**Task prompt:** Scan the listing for the word "buffer" and report every line that contains it.

**Record extracts:**

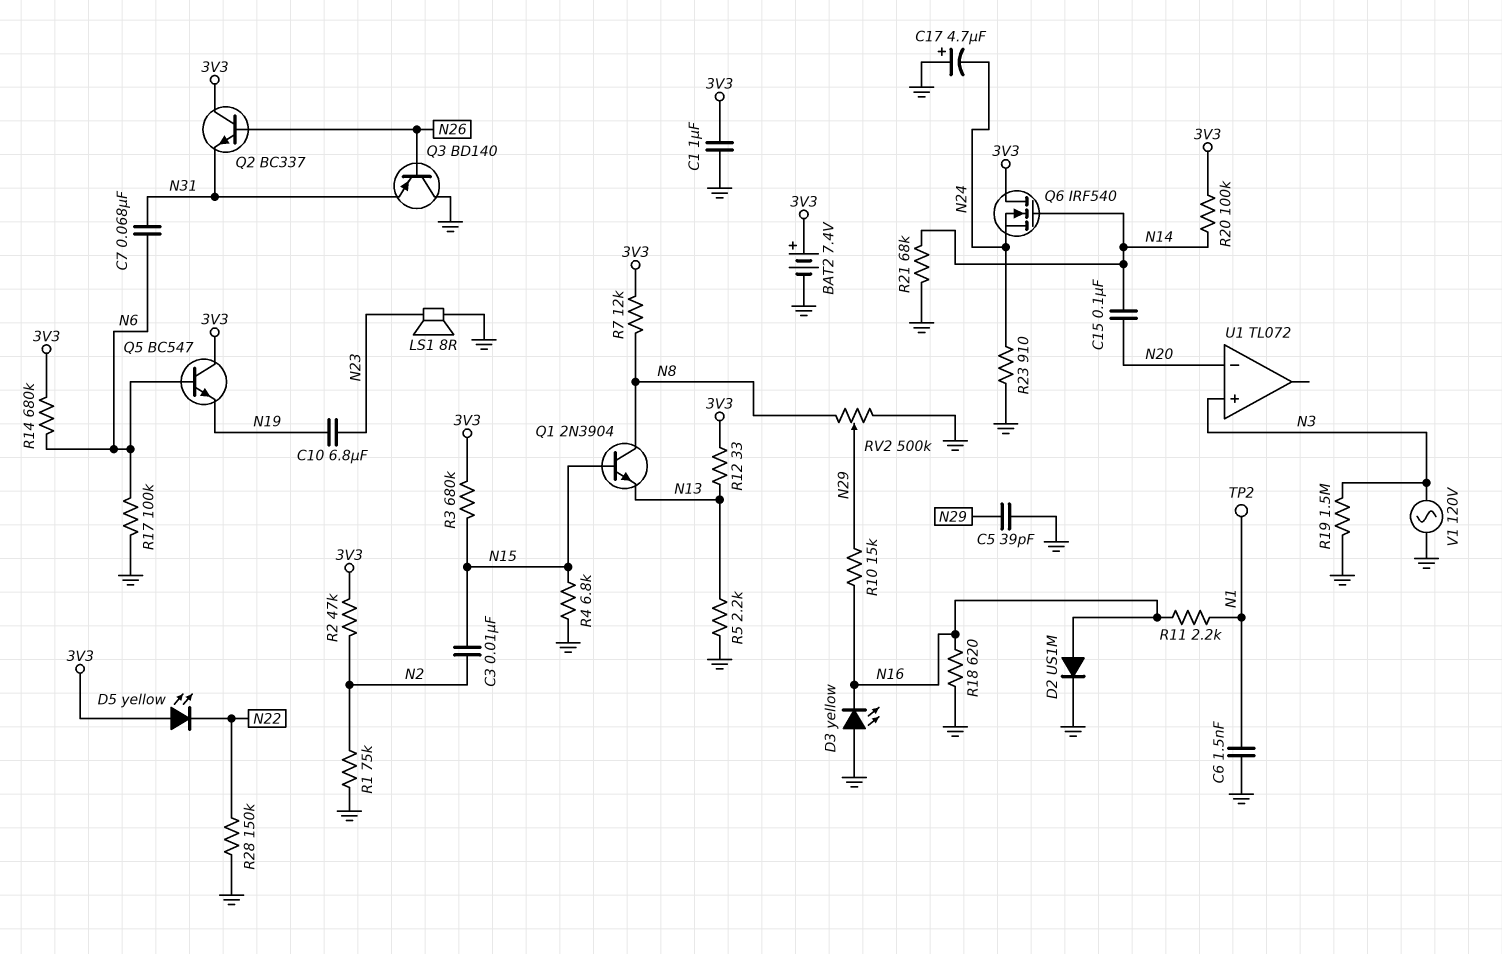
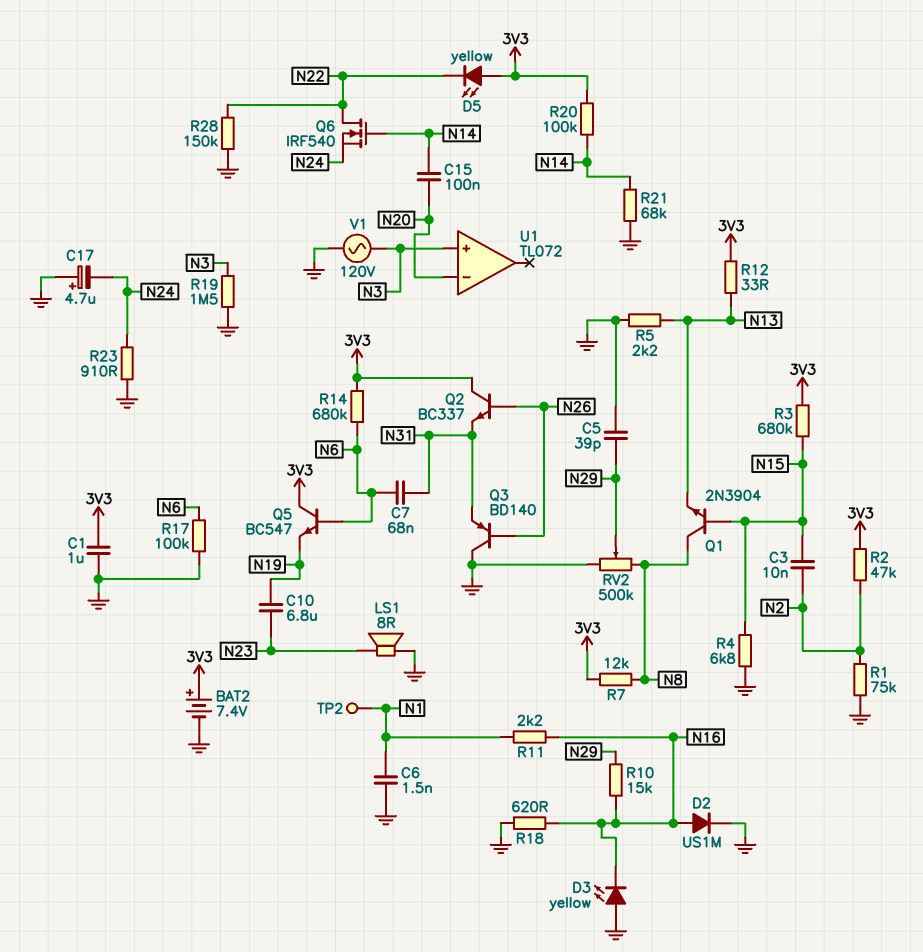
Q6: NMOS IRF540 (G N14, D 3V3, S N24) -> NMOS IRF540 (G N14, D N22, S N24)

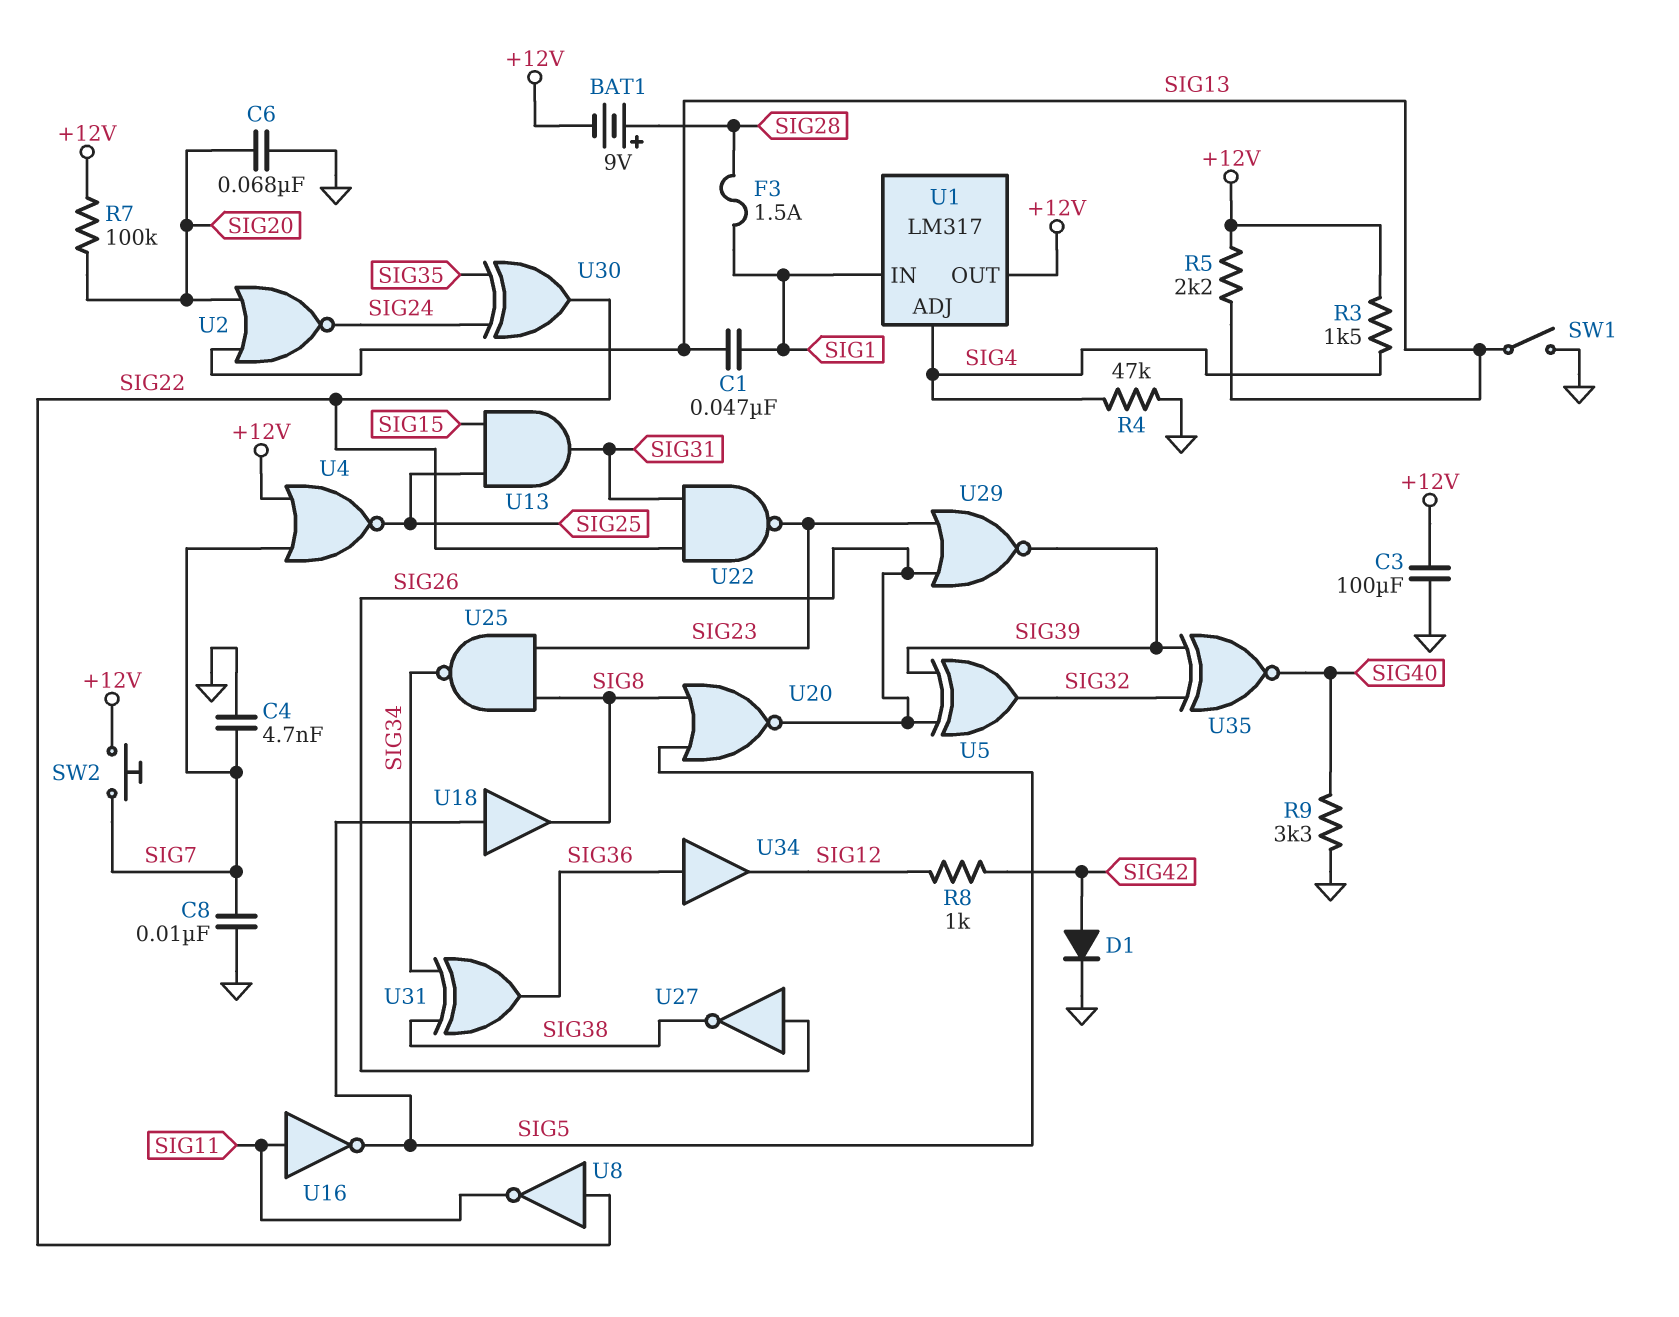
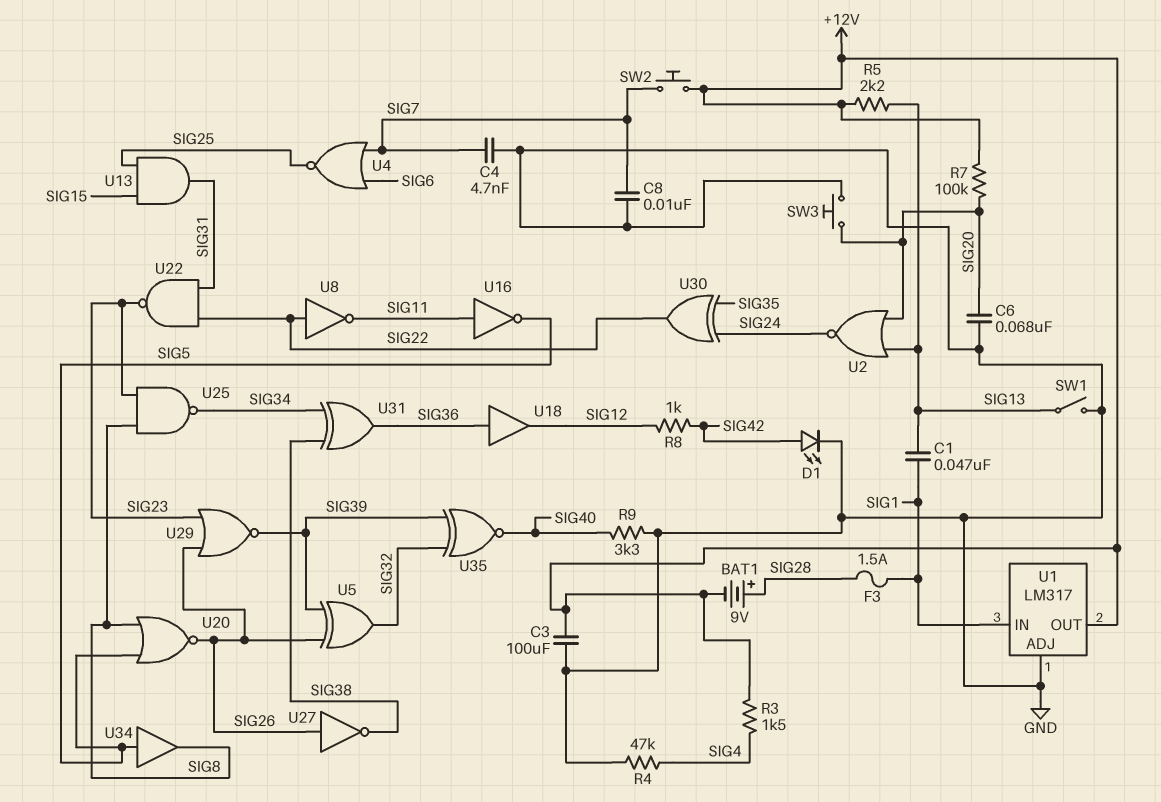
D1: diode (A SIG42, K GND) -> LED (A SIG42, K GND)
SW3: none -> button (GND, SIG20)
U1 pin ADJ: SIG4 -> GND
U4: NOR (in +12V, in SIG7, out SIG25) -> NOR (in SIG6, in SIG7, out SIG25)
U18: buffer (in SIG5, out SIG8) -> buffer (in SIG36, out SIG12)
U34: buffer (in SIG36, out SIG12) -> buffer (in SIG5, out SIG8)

**Your solution:**
U18: buffer (in SIG5, out SIG8) -> buffer (in SIG36, out SIG12)
U34: buffer (in SIG36, out SIG12) -> buffer (in SIG5, out SIG8)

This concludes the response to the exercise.